> _WORK TASK_: Restate all of the following data exactly, keeping any images out of the copy.

Object correspondence data
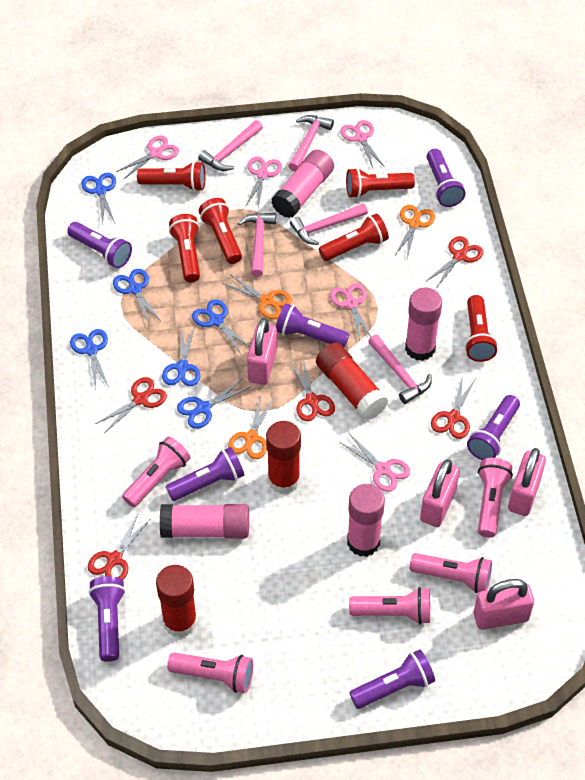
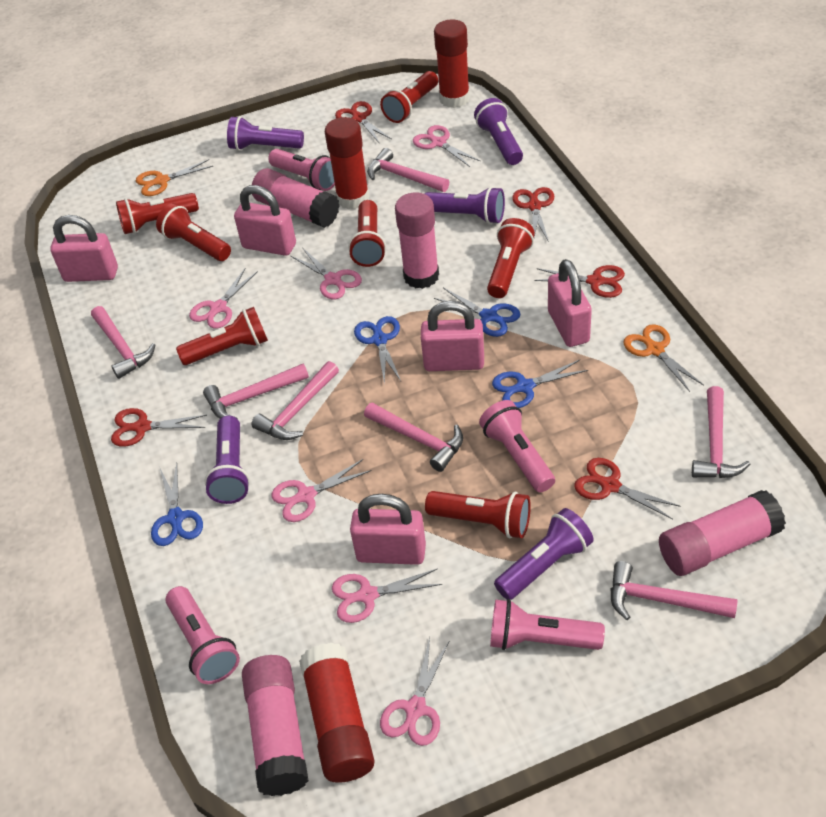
blue scissors: 6 -> 4
orange scissors: 3 -> 2
pink flashlight: 5 -> 4
pink hammer: 5 -> 7
pink padlock: 4 -> 5
pink scissors: 5 -> 6
purple flashlight: 7 -> 5
red flashlight: 6 -> 7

> _SOLUTION FOR THIS PROBLEM_:
blue scissors: 6 -> 4
orange scissors: 3 -> 2
pink flashlight: 5 -> 4
pink hammer: 5 -> 7
pink padlock: 4 -> 5
pink scissors: 5 -> 6
purple flashlight: 7 -> 5
red flashlight: 6 -> 7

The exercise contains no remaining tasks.